Data records:

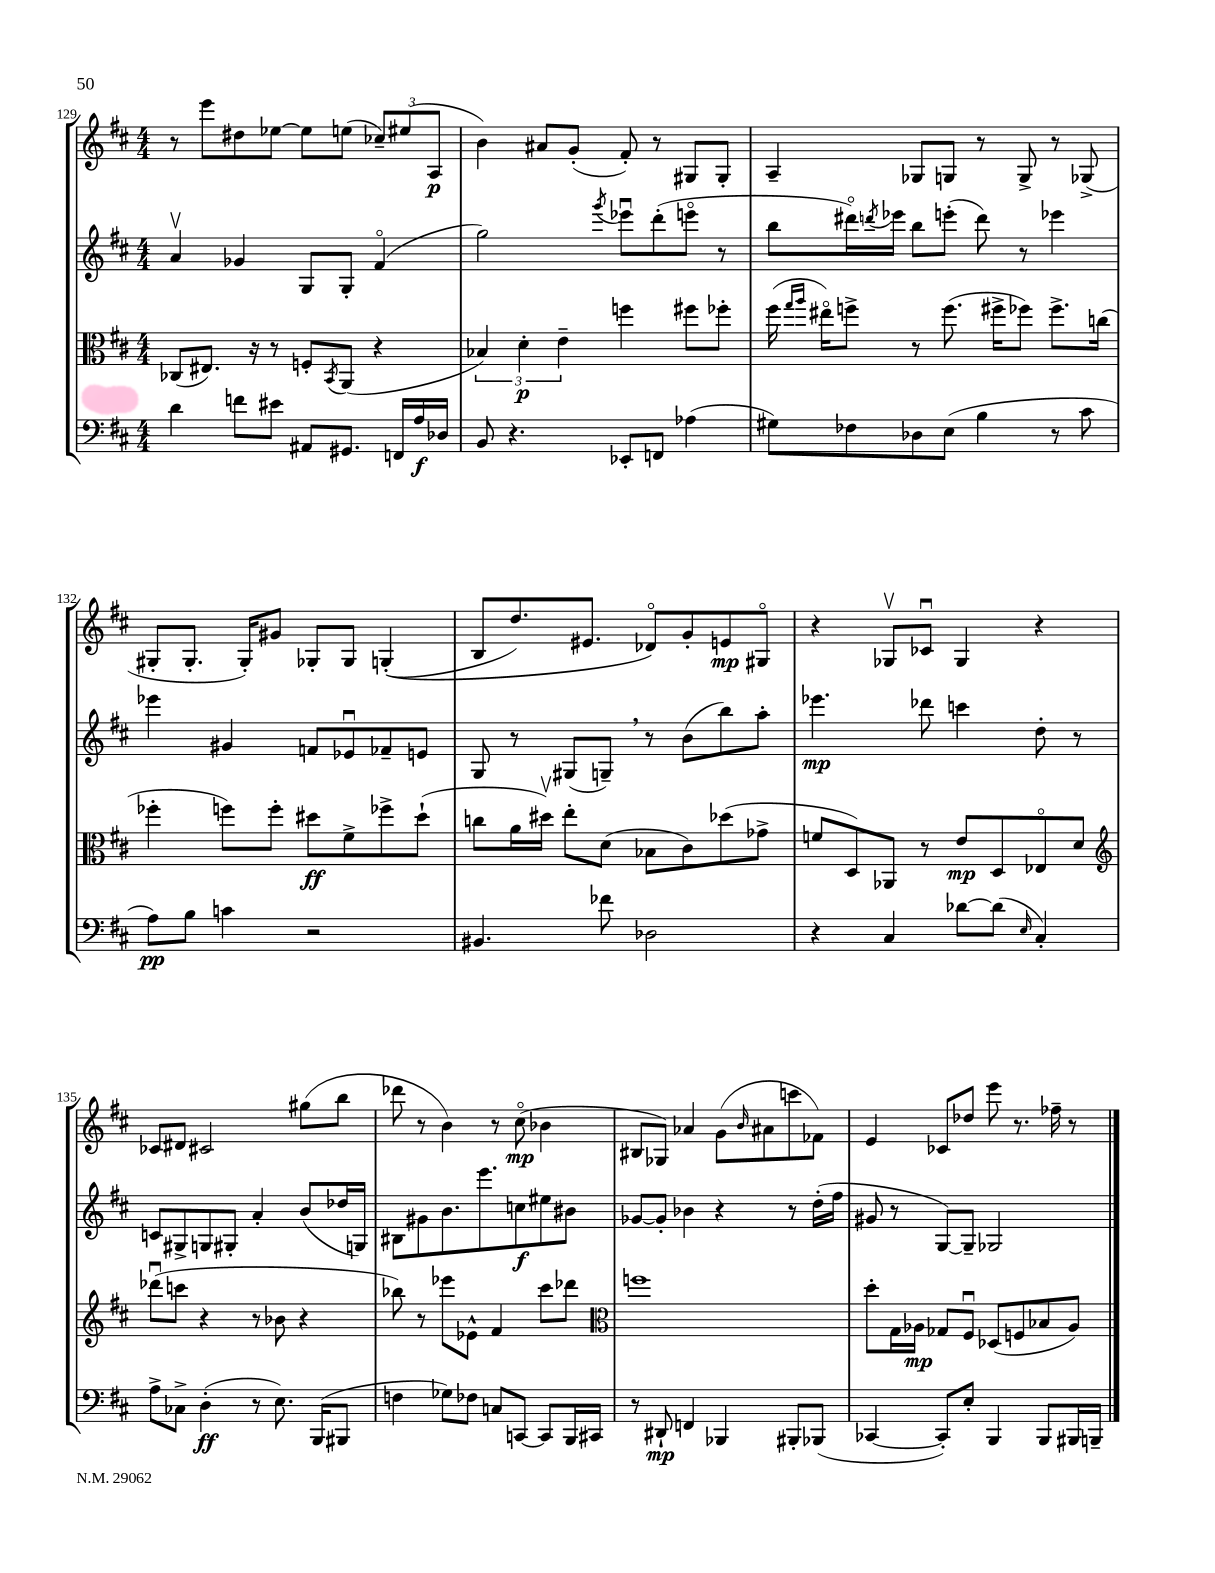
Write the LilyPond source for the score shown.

<<
\new StaffGroup <<
\new Staff = "s0" {
    \clef treble \key d \major \numericTimeSignature \time 4/4
    r8 e'''8 dis''8 ees''8~ ees''8 e''8( \tuplet 3/2 { ces''8--) eis''8( a8\p } |
    b'4) ais'8 g'8-.( fis'8-.) r8 gis8 gis8-. |
    a4-- ges8 g8 r8 g8-> r8 ges8->( |
    gis8-. gis8.-. gis16-.) gis'8 ges8-. ges8 g4-.(\( |
    b8 d''8.) eis'8. des'8\flageolet\) g'8-. e'8\mp gis8\flageolet |
    r4 ges8\upbow ces'8\downbow ges4 r4 |
    ces'8 dis'8 cis'2 gis''8( b''8 |
    des'''8 r8 b'4) r8 cis''8\flageolet\mp( bes'4 |
    bis8 ges8) aes'4 g'8( \grace { b'16 } ais'8 c'''8 fes'8) |
    e'4 ces'8 des''8 e'''8 r8. fes''16-- r8 \bar "|." |
}
\new Staff = "s1" {
    \clef treble \key d \major \numericTimeSignature \time 4/4
    a'4\upbow ges'4 g8 g8-. fis'4\flageolet( |
    g''2) \acciaccatura { g'''8 } ees'''8\downbow d'''8-.( e'''8\flageolet r8 |
    b''8 dis'''16\flageolet) \acciaccatura { d'''8 } ees'''16 b''8 e'''8-.( d'''8) r8 ees'''4 |
    ees'''4 gis'4 f'8 ees'8\downbow fes'8-- e'8 |
    g8 r8 gis8( g8--) \breathe r8 b'8( b''8) a''8-. |
    ees'''4.\mp des'''8 c'''4 d''8-. r8 |
    c'8 gis8-> g8 gis8-. a'4-. b'8( des''16 g16) |
    bis8 gis'8 b'8. e'''8. c''8\f eis''8 bis'8 |
    ges'8~ ges'8-. bes'4 r4 r8 d''16-.( fis''16 |
    gis'8 r8 g8~) g8-- ges2 \bar "|." |
}
\new Staff = "s2" {
    \clef alto \key d \major \numericTimeSignature \time 4/4
    ces8( eis8.) r16 r8 f8-. \acciaccatura { b,8 } a,8( r4 |
    \tuplet 3/2 { bes4) d'4-.\p e'4-- } f''4 fis''8 fes''8-. |
    fis''16( \grace { g''16 a''16 } eis''16\flageolet) f''8-> r8 f''8.( fis''16-> fes''8) fes''8.-> c''16( |
    fes''4-. f''8) f''8-. dis''8\ff fis'8-> fes''8-> dis''8-!( |
    c''8 a'16 dis''16\upbow) e''8-. d'8( bes8 cis'8) des''8( ges'8-> |
    f'8 d8) aes,8 r8 e'8\mp d8 ees8\flageolet d'8 |
    \clef treble des'''8\downbow( c'''8 r4 r8 bes'8 r4 |
    bes''8) r8 ees'''8 ees'8-^ fis'4 cis'''8 des'''8 |
    \clef alto f''1 |
    d''8-. g16 aes16\mp ges8 fis8\downbow des8( f8 bes8 aes8) \bar "|." |
}
\new Staff = "s3" {
    \clef bass \key d \major \numericTimeSignature \time 4/4
    d'4 f'8 eis'8 ais,8 gis,8. f,16 a16\f des16 |
    b,8 r4. ees,8-. f,8 aes4( |
    gis8) fes8 des8 e8( b4 r8 cis'8 |
    a8\pp) b8 c'4 r2 |
    bis,4. fes'8 des2 |
    r4 cis4 des'8~ des'8( \grace { e16 } cis4-.) |
    a8-> ces8-> d4-.\ff( r8 e8.) b,,16( bis,,8 |
    f4 ges8) fes8 c8 c,8~ c,8 b,,16 cis,16 |
    r8 dis,8-!\mp f,4 bes,,4 bis,,8-. bes,,8( |
    ces,4~ ces,8-.) e8-. b,,4 b,,8 bis,,16 b,,16-- \bar "|." |
}
>>
>>
\layout { \context { \Score currentBarNumber = #129 } }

• _GIVEN REQUEST_
In the records above, locate every line that contains the string "downbow" and copy each such line. Matching is case-sensitive.

• _FULL SOLUTION_
    r4 ges8\upbow ces'8\downbow ges4 r4 |
    g''2) \acciaccatura { g'''8 } ees'''8\downbow d'''8-.( e'''8\flageolet r8 |
    ees'''4 gis'4 f'8 ees'8\downbow fes'8-- e'8 |
    \clef treble des'''8\downbow( c'''8 r4 r8 bes'8 r4 |
    d''8-. g16 aes16\mp ges8 fis8\downbow des8( f8 bes8 aes8) \bar "|." |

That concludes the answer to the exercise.